- WHAT THIS TASK INVOLVES
Extract the records below word for word and ignore the images.

::: ENTRIES SHOWN :::

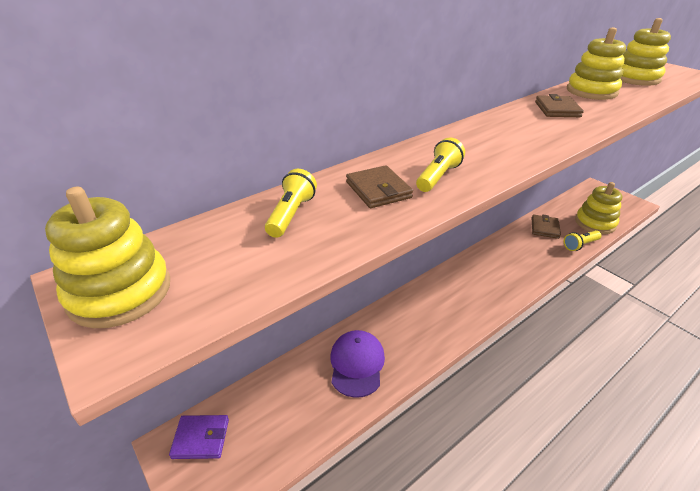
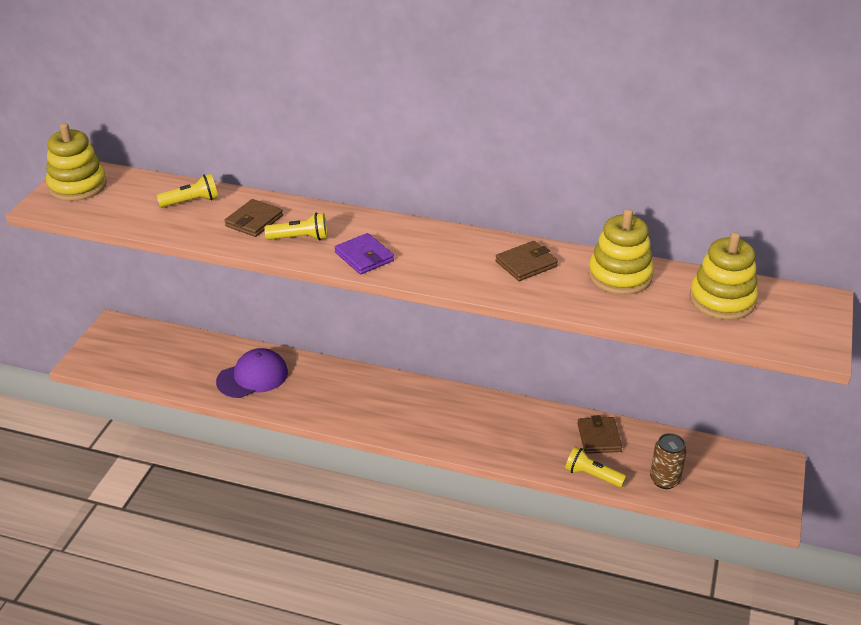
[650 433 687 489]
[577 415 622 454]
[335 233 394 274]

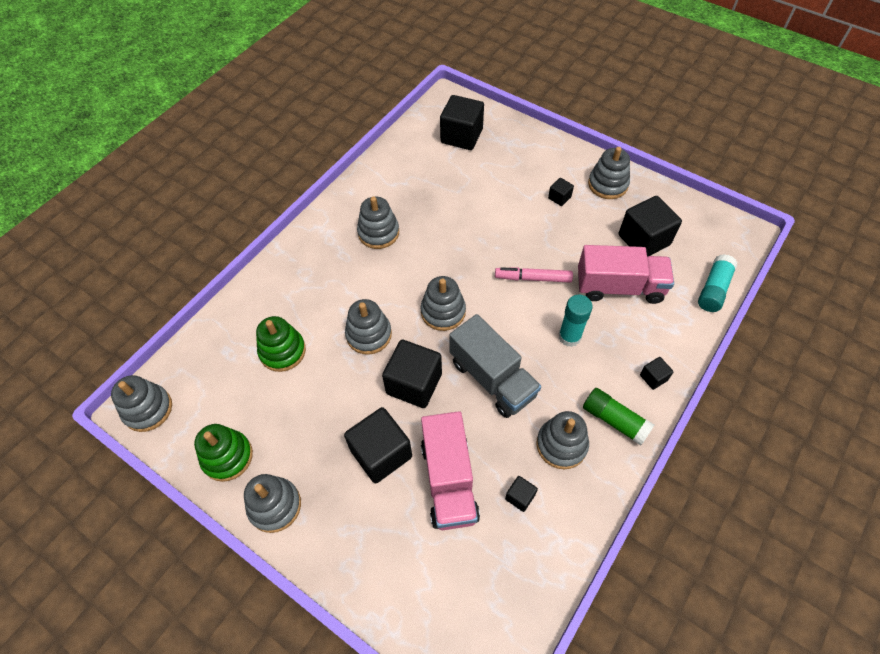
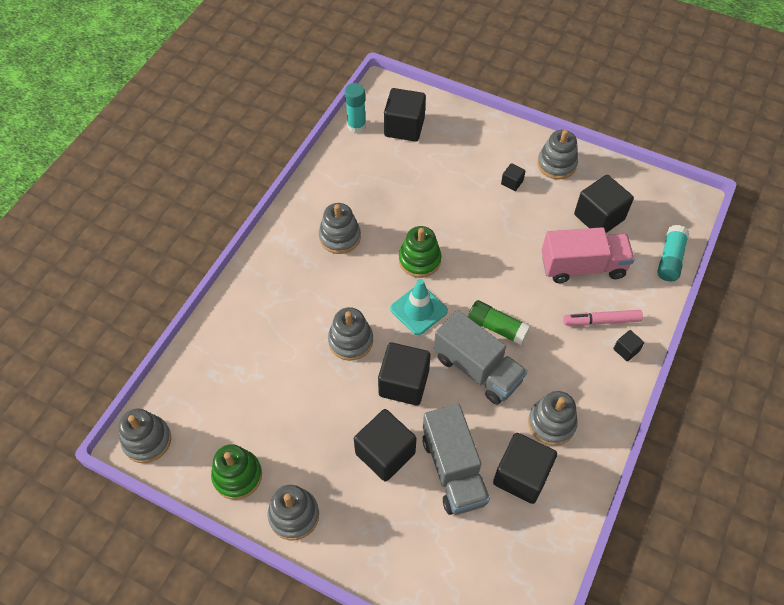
[563 310 643 326]
[390 279 448 335]
[345 83 366 133]
[399 226 441 278]
[468 300 531 345]
[422 404 490 515]
[493 433 557 504]

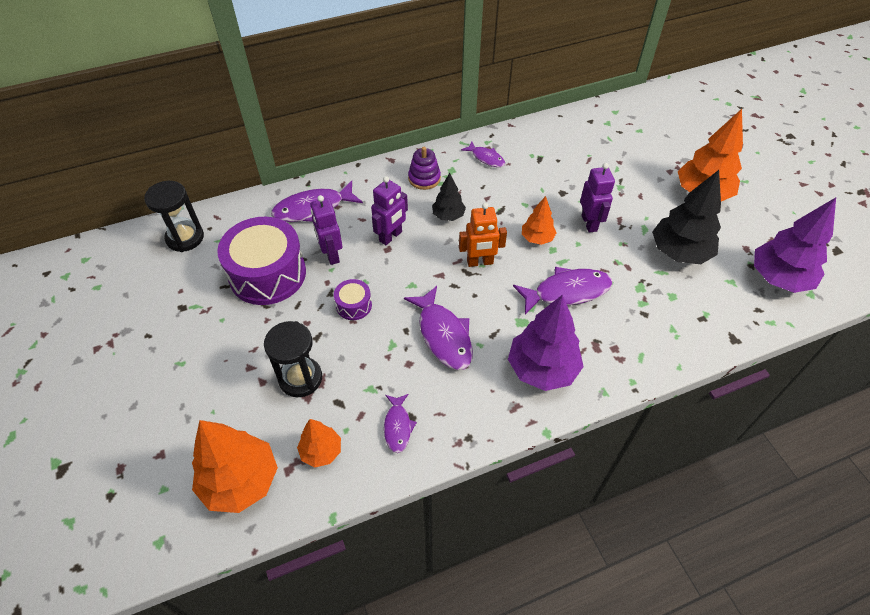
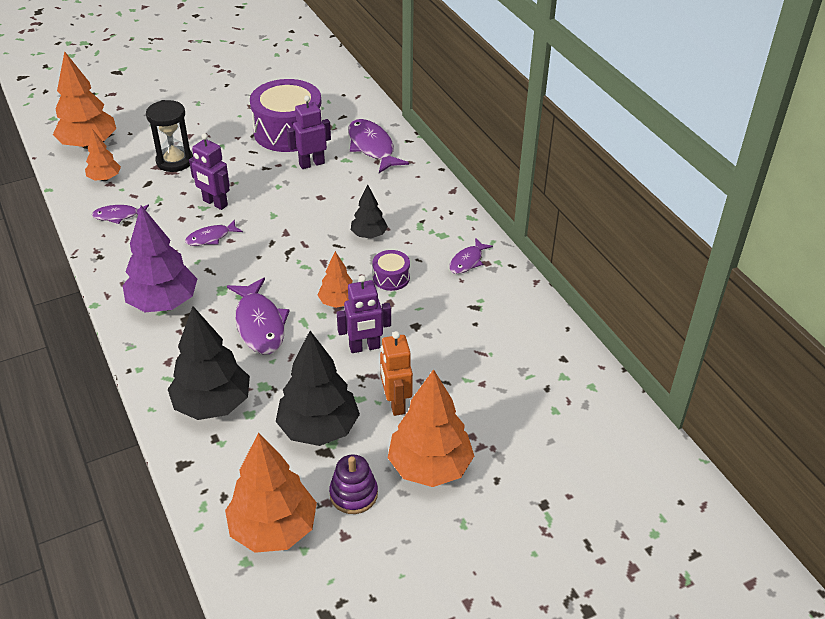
[329 455 378 514]
[189 133 230 210]
[144 181 204 252] (first image)
[225 433 317 553]
[380 331 413 416]
[372 250 410 291]
[185 220 243 246]
[168 306 250 420]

:::

- PROBLEM SOLUTION
[650 433 687 489]
[577 415 622 454]
[335 233 394 274]

[563 310 643 326]
[390 279 448 335]
[345 83 366 133]
[399 226 441 278]
[468 300 531 345]
[422 404 490 515]
[493 433 557 504]

[329 455 378 514]
[189 133 230 210]
[144 181 204 252] (first image)
[225 433 317 553]
[380 331 413 416]
[372 250 410 291]
[185 220 243 246]
[168 306 250 420]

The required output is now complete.